**Dataset extract:**
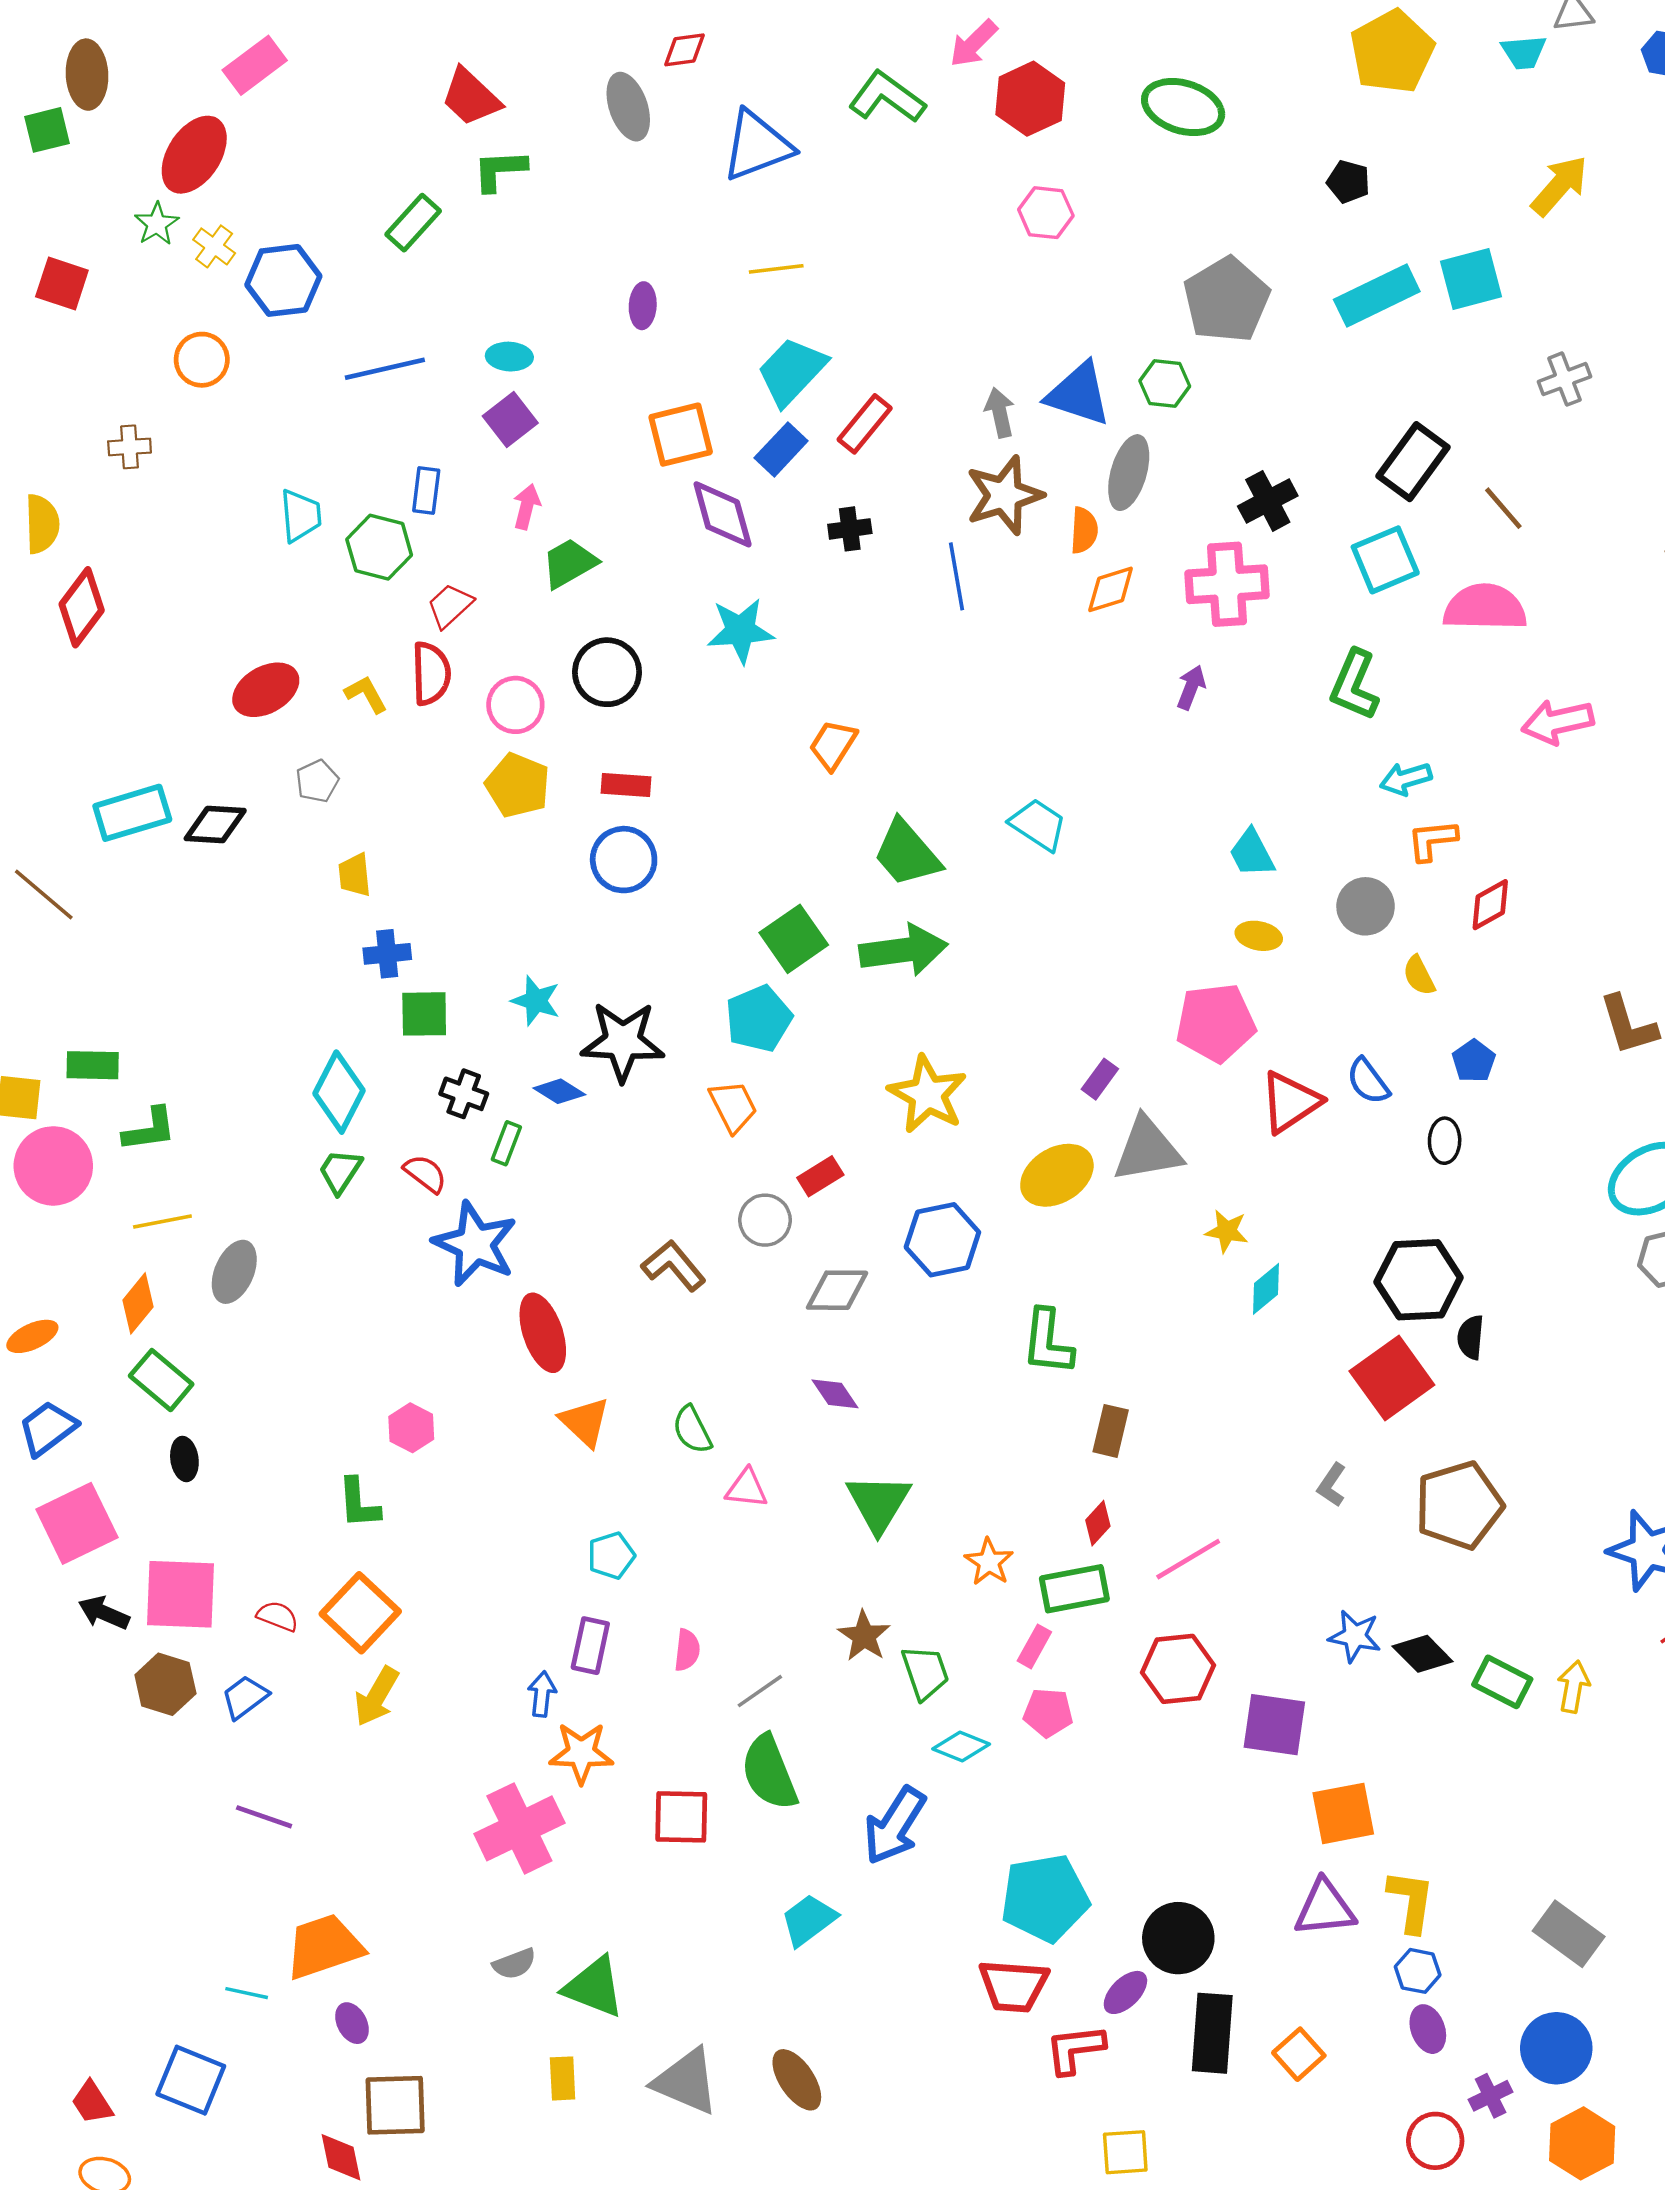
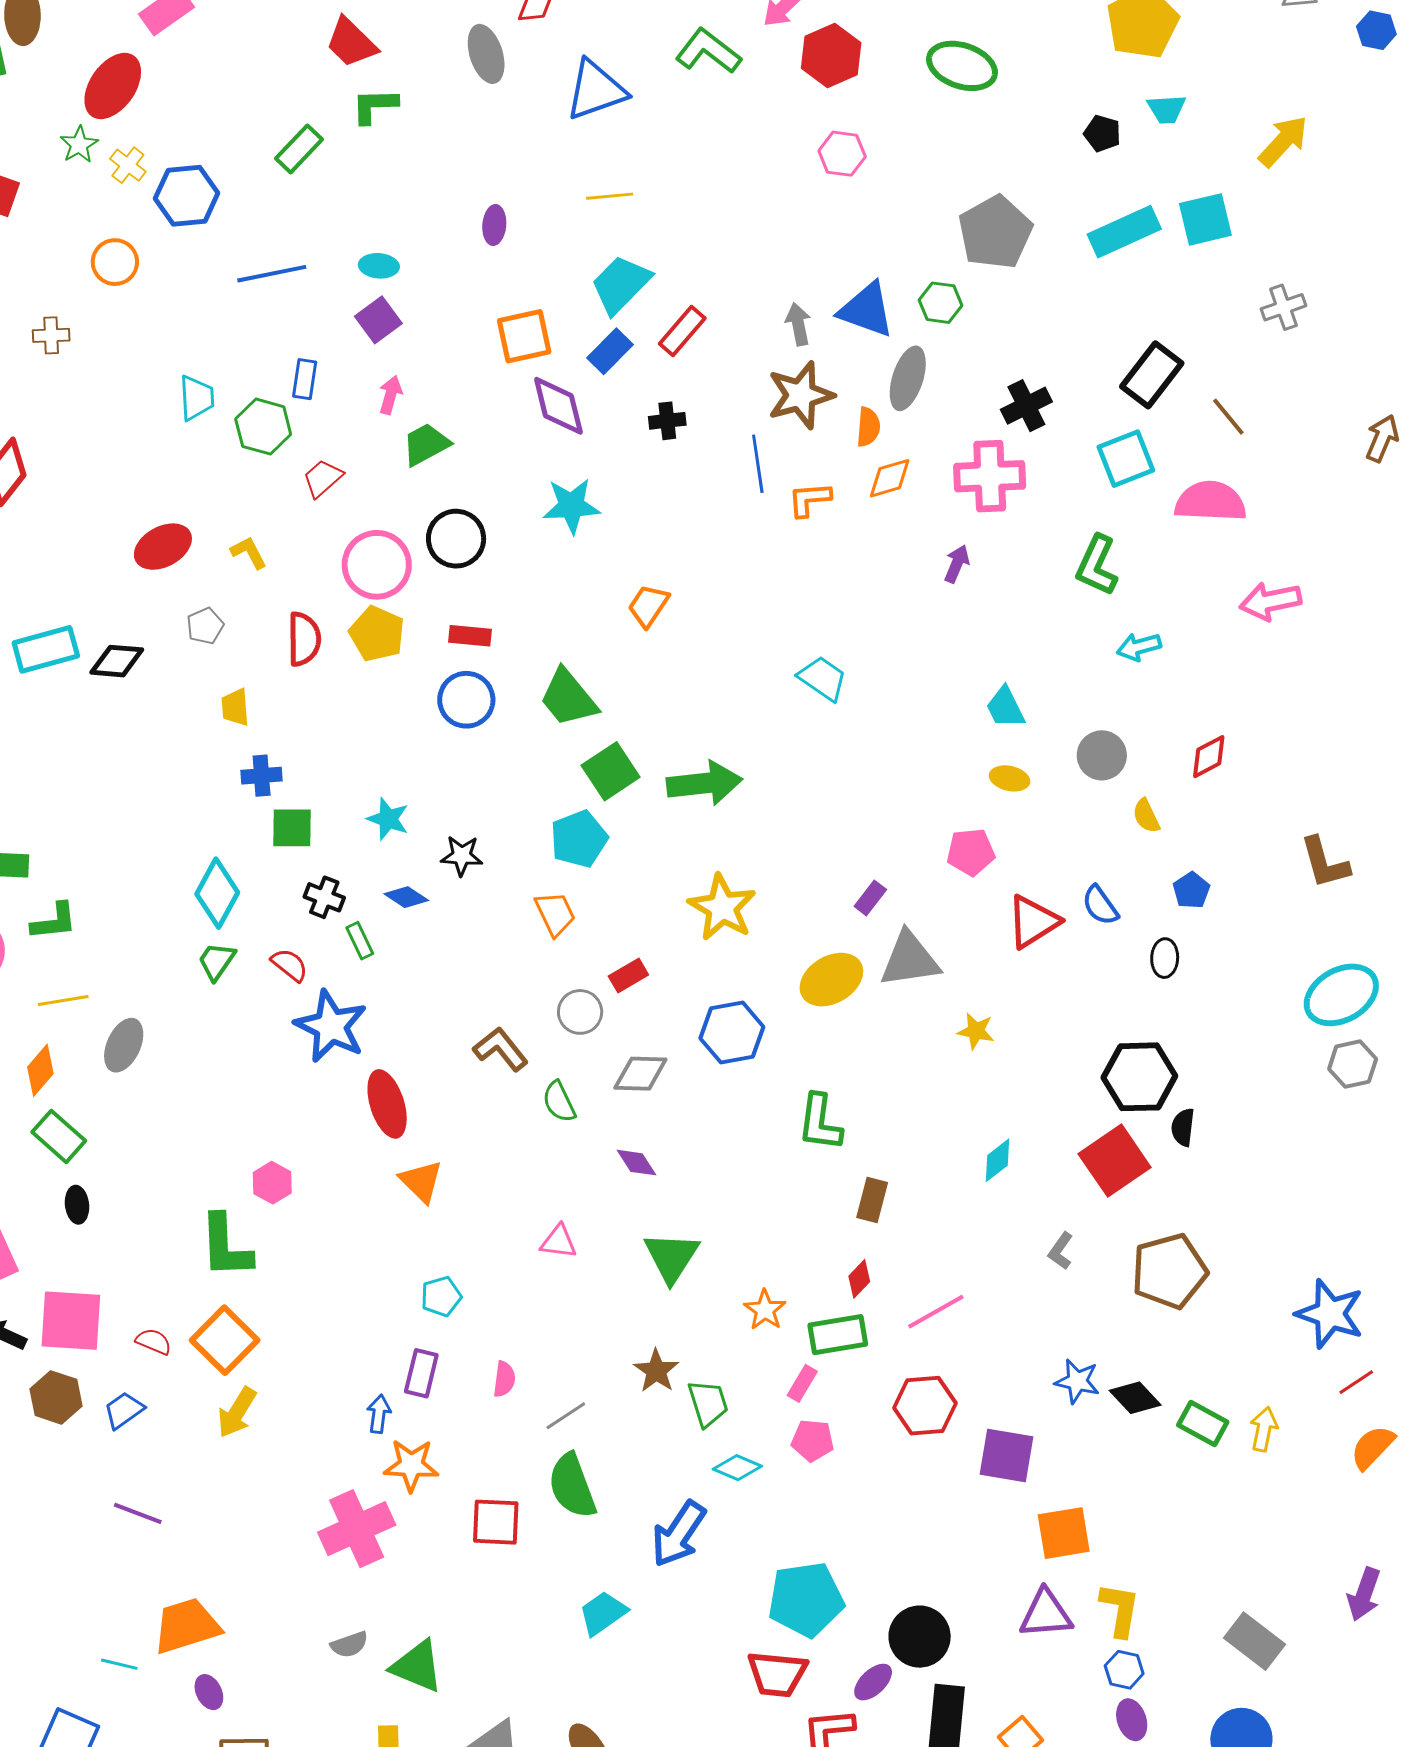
cyan trapezoid: (1524, 52) -> (1167, 109), moved
red semicircle: (431, 673) -> (304, 639), moved
pink circle: (515, 705) -> (377, 565), size x1.4
orange L-shape: (1432, 840) -> (809, 499), moved
green trapezoid: (907, 853) -> (568, 698), moved
pink pentagon: (1216, 1023) -> (971, 852), size x0.7
black star: (623, 1041) -> (462, 856), size x0.6
green rectangle: (506, 1143) -> (360, 941), turned -48
cyan diamond: (1266, 1289) -> (998, 1160), moved
green semicircle: (692, 1430) -> (559, 1102), moved
green L-shape: (359, 1503) -> (226, 1246), size x1.5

**What you are asked to do:** The lines from the one holding "green semicircle: (692, 1430)" through the end of the listing above are to be written out exactly, both ends included, and no others.

**Task solution:**
green semicircle: (692, 1430) -> (559, 1102), moved
green L-shape: (359, 1503) -> (226, 1246), size x1.5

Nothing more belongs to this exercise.